[Before-and-after change data]
┄┄┄┄┄┄┄┄┄┄┄┄┄┄┄┄┄┄┄┄
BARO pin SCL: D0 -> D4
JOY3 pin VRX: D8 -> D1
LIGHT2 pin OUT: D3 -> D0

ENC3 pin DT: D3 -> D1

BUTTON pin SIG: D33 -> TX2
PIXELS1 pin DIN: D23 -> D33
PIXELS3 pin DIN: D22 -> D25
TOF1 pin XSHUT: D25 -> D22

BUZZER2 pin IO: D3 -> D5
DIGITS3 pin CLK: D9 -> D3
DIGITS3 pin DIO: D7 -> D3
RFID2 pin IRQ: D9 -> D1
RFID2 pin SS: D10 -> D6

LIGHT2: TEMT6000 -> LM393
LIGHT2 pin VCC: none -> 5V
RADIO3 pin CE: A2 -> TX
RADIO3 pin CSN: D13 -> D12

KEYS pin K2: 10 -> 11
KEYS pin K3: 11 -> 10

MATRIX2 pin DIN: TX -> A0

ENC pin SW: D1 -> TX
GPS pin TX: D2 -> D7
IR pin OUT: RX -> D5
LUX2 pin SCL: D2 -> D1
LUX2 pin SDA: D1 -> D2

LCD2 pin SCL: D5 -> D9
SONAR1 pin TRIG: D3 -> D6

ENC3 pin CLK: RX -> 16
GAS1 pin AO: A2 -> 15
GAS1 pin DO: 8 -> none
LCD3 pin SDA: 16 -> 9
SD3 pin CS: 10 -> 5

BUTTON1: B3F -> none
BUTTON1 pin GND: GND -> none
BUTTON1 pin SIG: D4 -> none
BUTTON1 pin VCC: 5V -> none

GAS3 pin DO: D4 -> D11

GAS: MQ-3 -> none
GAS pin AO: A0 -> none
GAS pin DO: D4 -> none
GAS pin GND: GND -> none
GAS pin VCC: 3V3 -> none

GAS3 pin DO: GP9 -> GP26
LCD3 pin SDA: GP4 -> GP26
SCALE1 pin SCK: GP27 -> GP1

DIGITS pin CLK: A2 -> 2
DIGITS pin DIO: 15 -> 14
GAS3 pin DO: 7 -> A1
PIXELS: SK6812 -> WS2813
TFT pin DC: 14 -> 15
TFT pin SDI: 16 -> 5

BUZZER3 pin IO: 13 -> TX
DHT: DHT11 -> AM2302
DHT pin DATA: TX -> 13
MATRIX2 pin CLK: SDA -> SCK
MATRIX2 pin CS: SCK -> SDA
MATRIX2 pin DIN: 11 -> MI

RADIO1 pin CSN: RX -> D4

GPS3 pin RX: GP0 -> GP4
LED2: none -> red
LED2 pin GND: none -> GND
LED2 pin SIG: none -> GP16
┄┄┄┄┄┄┄┄┄┄┄┄┄┄┄┄┄┄┄┄
◆ **WORK ORDER**
Would you please reproduce the entries above word for word?

◆ **ANSWER TO THIS PROBLEM**
BARO pin SCL: D0 -> D4
JOY3 pin VRX: D8 -> D1
LIGHT2 pin OUT: D3 -> D0

ENC3 pin DT: D3 -> D1

BUTTON pin SIG: D33 -> TX2
PIXELS1 pin DIN: D23 -> D33
PIXELS3 pin DIN: D22 -> D25
TOF1 pin XSHUT: D25 -> D22

BUZZER2 pin IO: D3 -> D5
DIGITS3 pin CLK: D9 -> D3
DIGITS3 pin DIO: D7 -> D3
RFID2 pin IRQ: D9 -> D1
RFID2 pin SS: D10 -> D6

LIGHT2: TEMT6000 -> LM393
LIGHT2 pin VCC: none -> 5V
RADIO3 pin CE: A2 -> TX
RADIO3 pin CSN: D13 -> D12

KEYS pin K2: 10 -> 11
KEYS pin K3: 11 -> 10

MATRIX2 pin DIN: TX -> A0

ENC pin SW: D1 -> TX
GPS pin TX: D2 -> D7
IR pin OUT: RX -> D5
LUX2 pin SCL: D2 -> D1
LUX2 pin SDA: D1 -> D2

LCD2 pin SCL: D5 -> D9
SONAR1 pin TRIG: D3 -> D6

ENC3 pin CLK: RX -> 16
GAS1 pin AO: A2 -> 15
GAS1 pin DO: 8 -> none
LCD3 pin SDA: 16 -> 9
SD3 pin CS: 10 -> 5

BUTTON1: B3F -> none
BUTTON1 pin GND: GND -> none
BUTTON1 pin SIG: D4 -> none
BUTTON1 pin VCC: 5V -> none

GAS3 pin DO: D4 -> D11

GAS: MQ-3 -> none
GAS pin AO: A0 -> none
GAS pin DO: D4 -> none
GAS pin GND: GND -> none
GAS pin VCC: 3V3 -> none

GAS3 pin DO: GP9 -> GP26
LCD3 pin SDA: GP4 -> GP26
SCALE1 pin SCK: GP27 -> GP1

DIGITS pin CLK: A2 -> 2
DIGITS pin DIO: 15 -> 14
GAS3 pin DO: 7 -> A1
PIXELS: SK6812 -> WS2813
TFT pin DC: 14 -> 15
TFT pin SDI: 16 -> 5

BUZZER3 pin IO: 13 -> TX
DHT: DHT11 -> AM2302
DHT pin DATA: TX -> 13
MATRIX2 pin CLK: SDA -> SCK
MATRIX2 pin CS: SCK -> SDA
MATRIX2 pin DIN: 11 -> MI

RADIO1 pin CSN: RX -> D4

GPS3 pin RX: GP0 -> GP4
LED2: none -> red
LED2 pin GND: none -> GND
LED2 pin SIG: none -> GP16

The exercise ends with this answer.